--- Study material ---
--*--

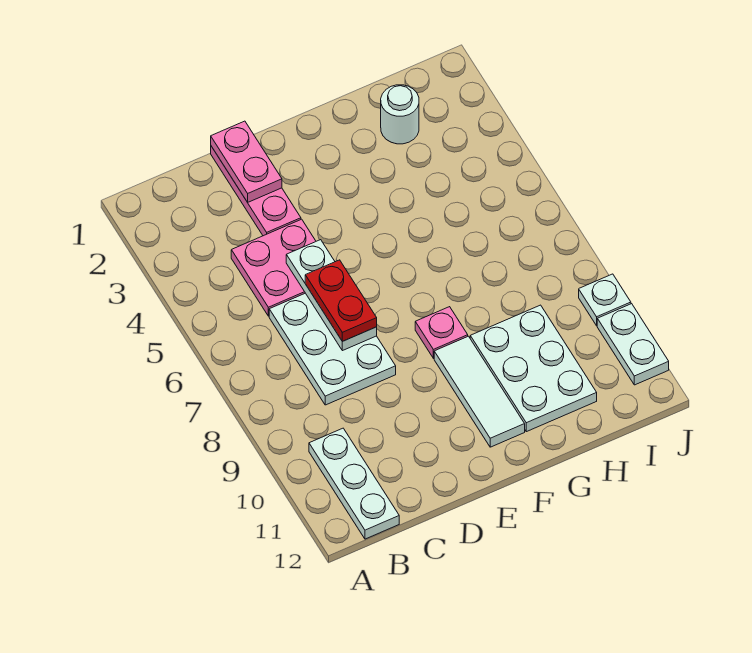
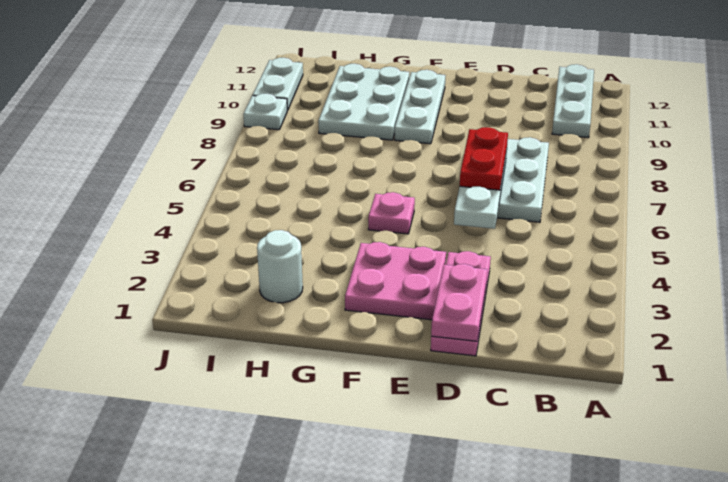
pink plate C4:D5 level 1 -> pink plate E2:F3 level 1
pink plate F8 level 1 -> pink plate F5 level 1
white tile F9:F11 level 1 -> white plate F9:F11 level 1

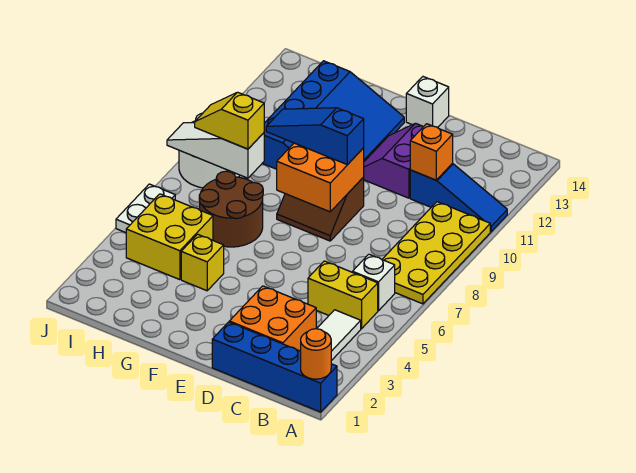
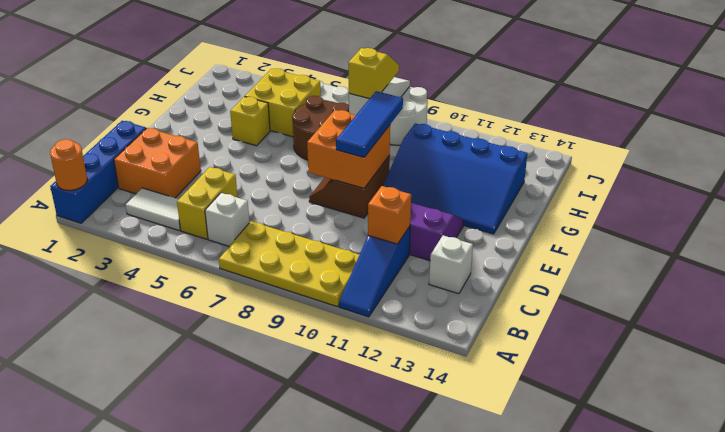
blue slope E9:G9 level 3 top E -> blue tile E9:G9 level 3
white brick E14 level 1 -> white brick C13 level 1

--*--

--- Goal of the exercise ---
Review the entries above and return every line where "tile" appears.

--- Reply to the task ---
white tile F9:F11 level 1 -> white plate F9:F11 level 1
blue slope E9:G9 level 3 top E -> blue tile E9:G9 level 3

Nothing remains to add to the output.